**Input for this task:**
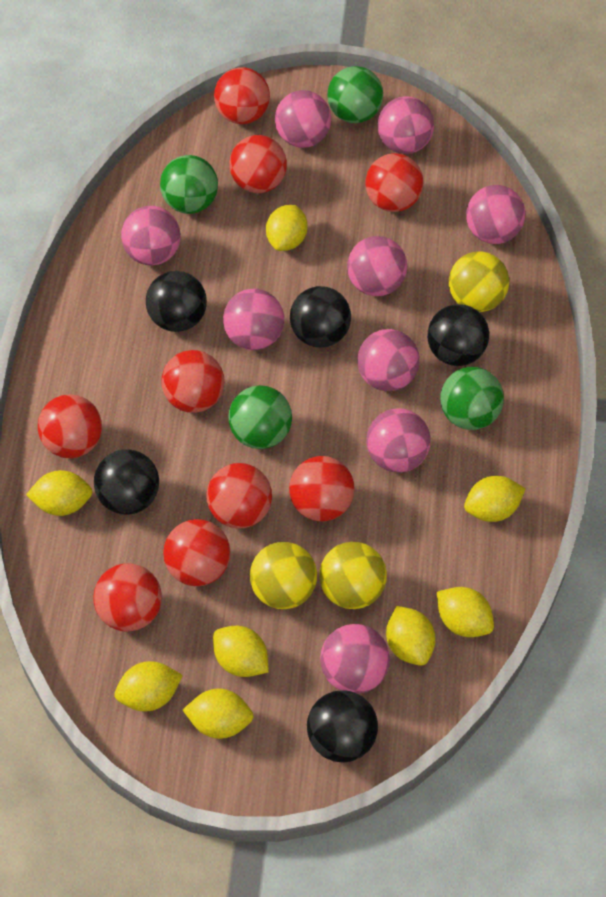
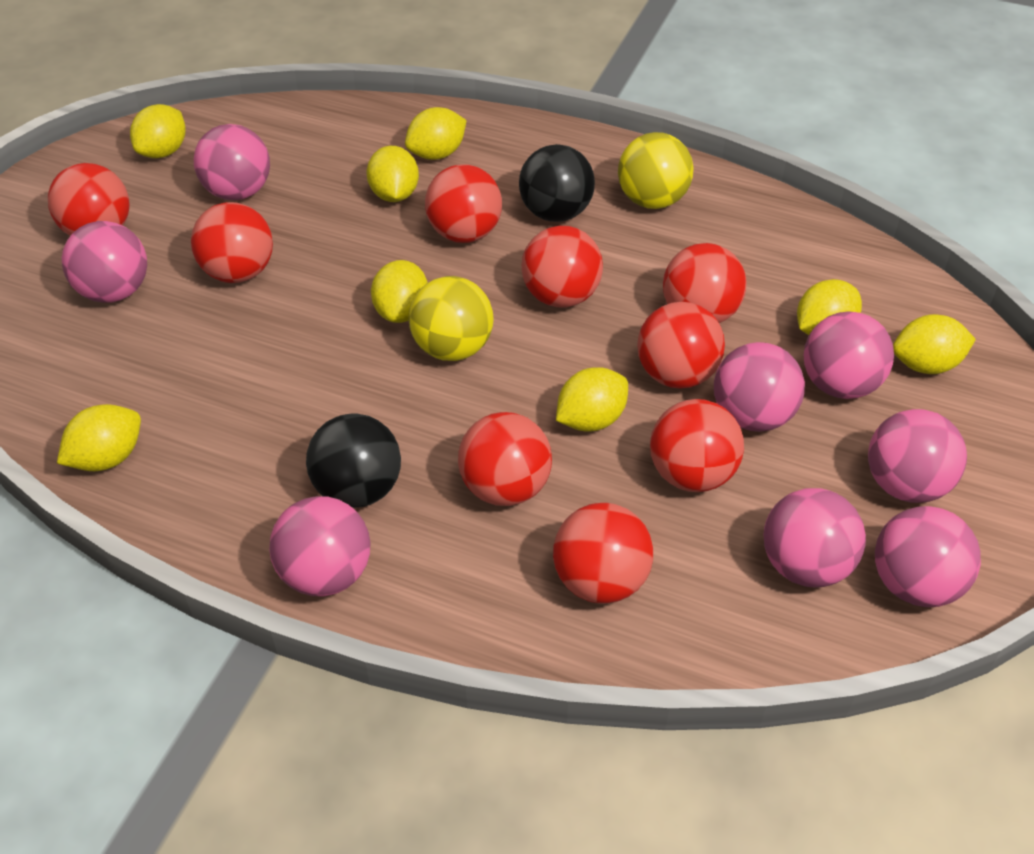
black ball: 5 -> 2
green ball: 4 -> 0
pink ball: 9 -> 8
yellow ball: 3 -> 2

--

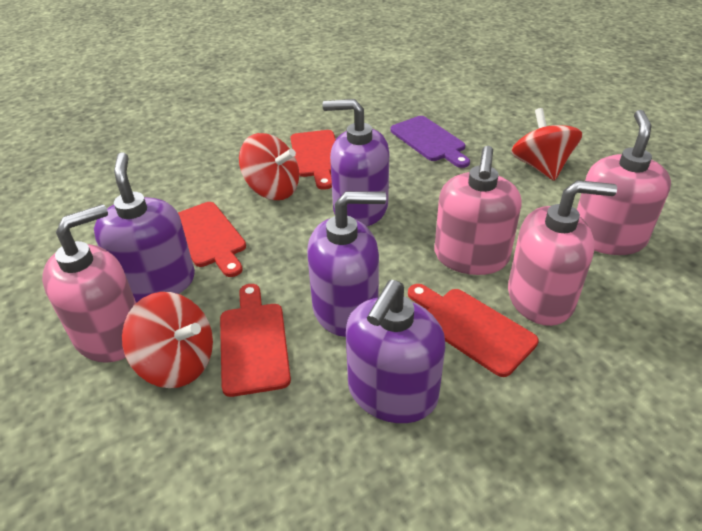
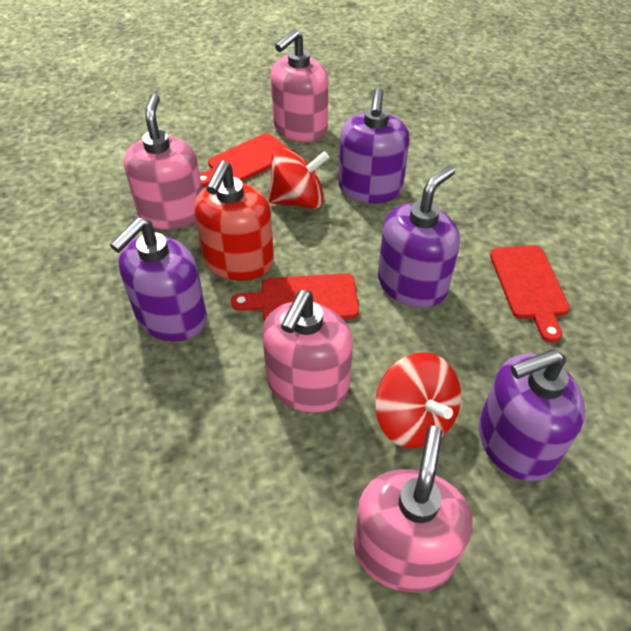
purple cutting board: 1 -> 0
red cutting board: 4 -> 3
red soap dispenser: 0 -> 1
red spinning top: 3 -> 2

**The task:**
Scan the material for lines with the word "cutting". Reply with how many there are, number only.

**Solution to the exercise:**
2